● **Task item**
The answer must consist solely of the line that contains "(394, 232) = (465, 281): blue ball -> none" and all subsequent lines of the data, each reproduced exactly.

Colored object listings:

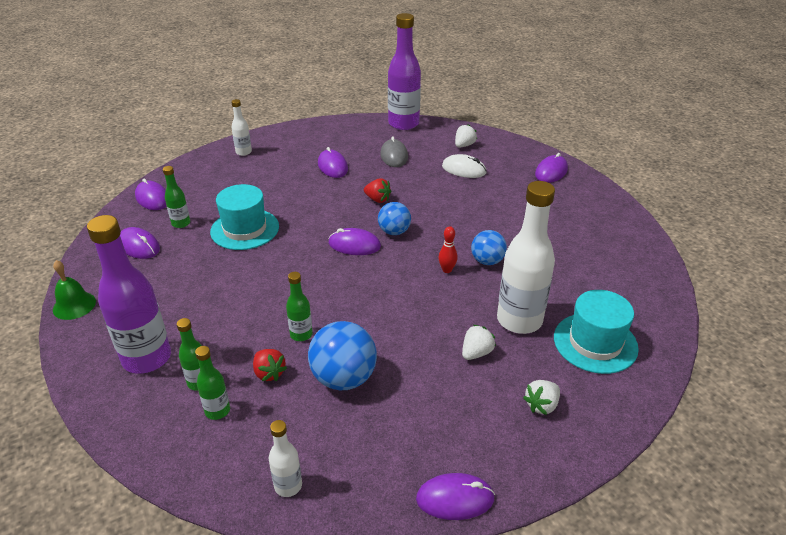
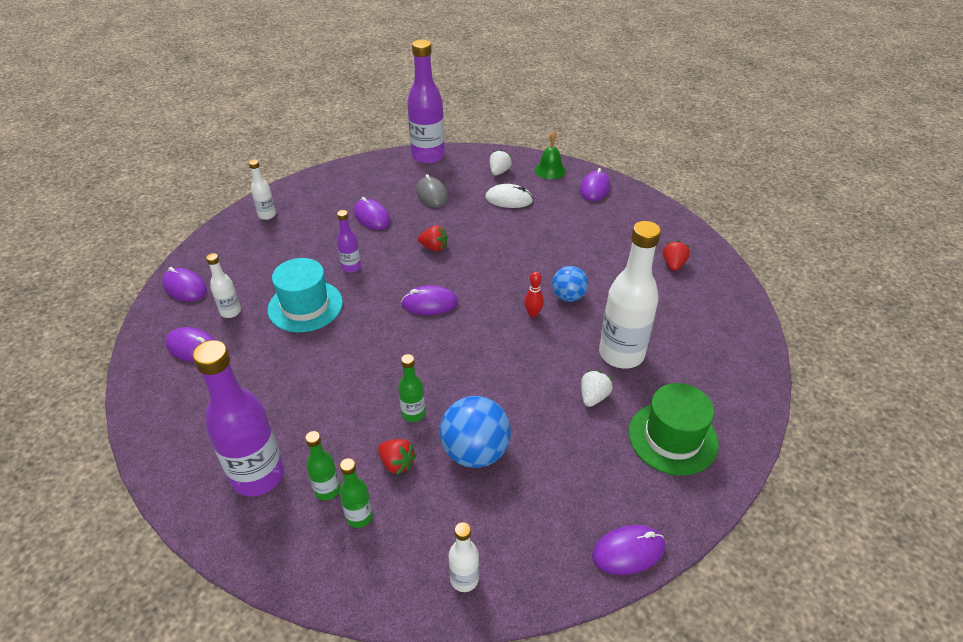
camera: 15 degrees left, 5 degrees up
(74, 305) = (147, 432): green bell -> green bell (550, 170)
(181, 223) = (230, 312): green bottle -> white bottle
(297, 204) = (351, 267): none -> purple bottle
(394, 232) = (465, 281): blue ball -> none
(541, 405) = (672, 438): white strawberry -> green hat
(595, 343) = (698, 363): turquoise hat -> none
(604, 250) = (673, 265): none -> red strawberry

● **Your solution**
(394, 232) = (465, 281): blue ball -> none
(541, 405) = (672, 438): white strawberry -> green hat
(595, 343) = (698, 363): turquoise hat -> none
(604, 250) = (673, 265): none -> red strawberry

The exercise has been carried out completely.